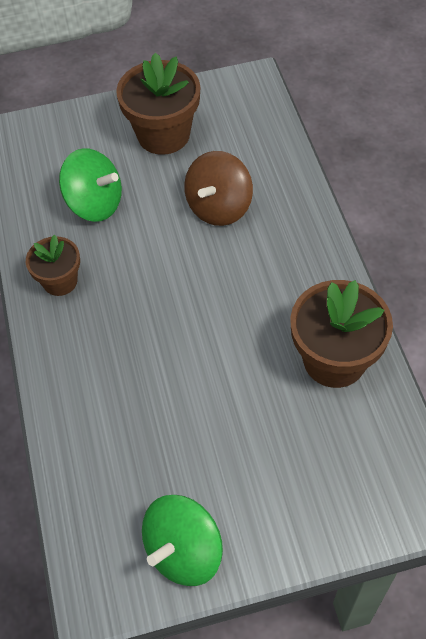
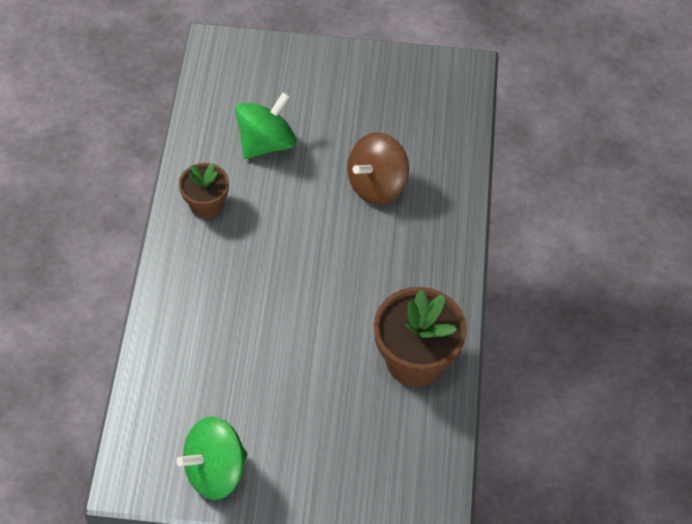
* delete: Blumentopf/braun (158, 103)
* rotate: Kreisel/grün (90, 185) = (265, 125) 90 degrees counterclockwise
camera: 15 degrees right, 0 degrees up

◆ Brief ◆
The data is to be printed again exactly, but without its pictures.

◆ Written answer ◆
* delete: Blumentopf/braun (158, 103)
* rotate: Kreisel/grün (90, 185) = (265, 125) 90 degrees counterclockwise
camera: 15 degrees right, 0 degrees up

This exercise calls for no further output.